_INSTRUCTIONS FOR THE TASK_
Reproduce the records below exactly, but leave their pictures out of the copy.

_DATA EXTRACTS_
━━━━

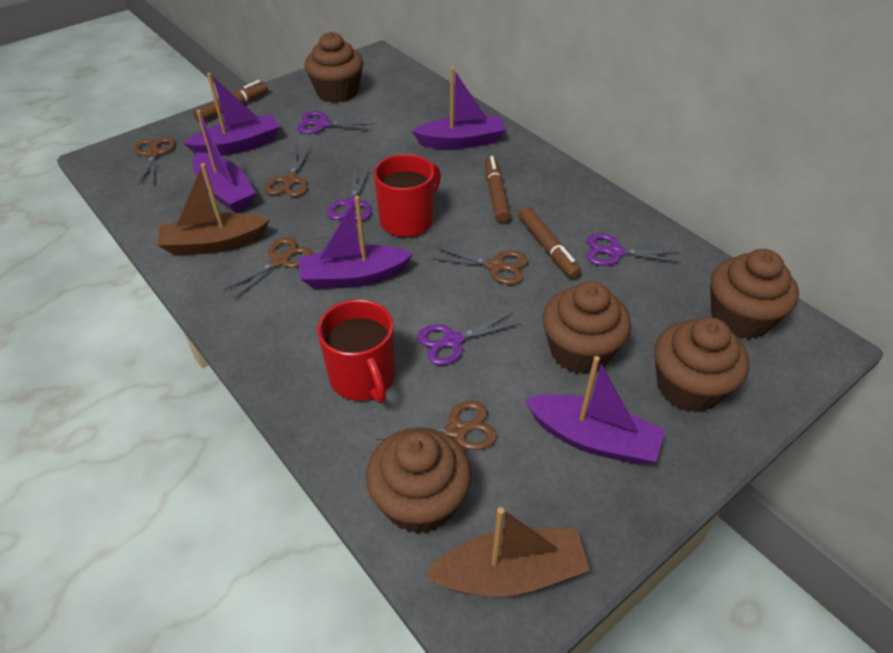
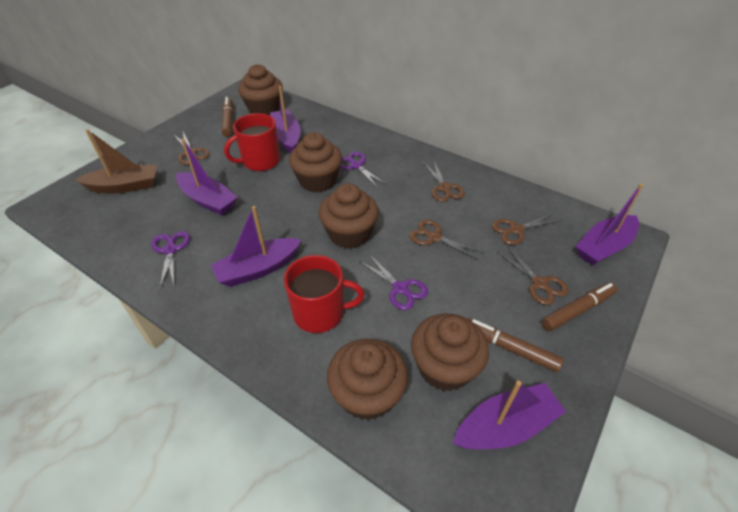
brown boat: 2 -> 1
purple scissors: 4 -> 3

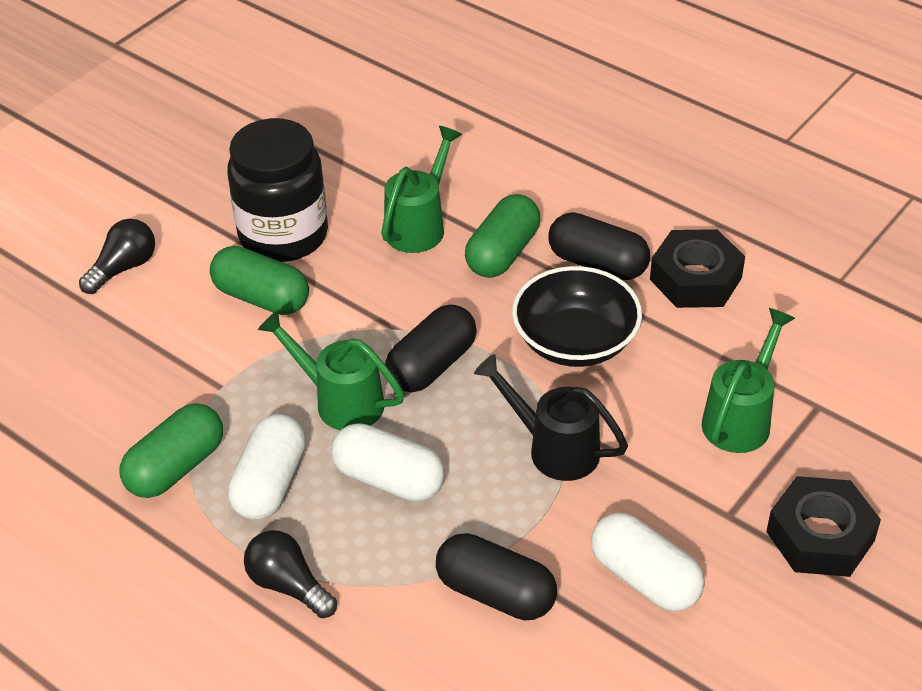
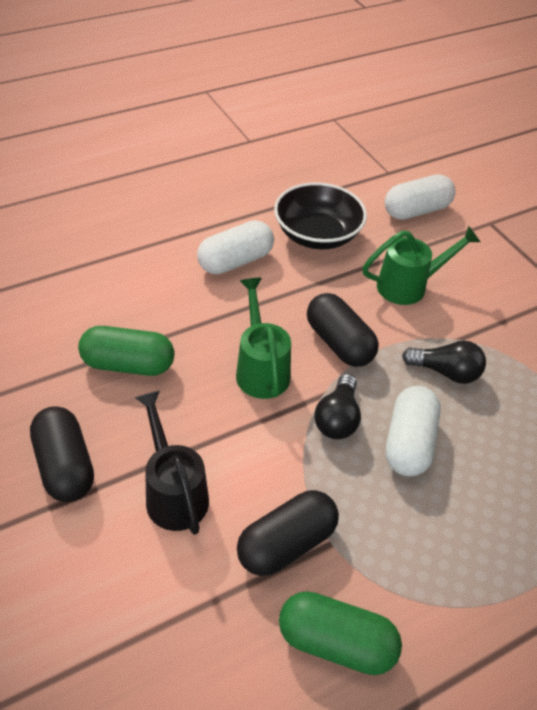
black jar: 1 -> 0
black nut: 2 -> 0
green capsule: 3 -> 2
green watering can: 3 -> 2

━━━━

_YOUR RESPONSE_
brown boat: 2 -> 1
purple scissors: 4 -> 3

black jar: 1 -> 0
black nut: 2 -> 0
green capsule: 3 -> 2
green watering can: 3 -> 2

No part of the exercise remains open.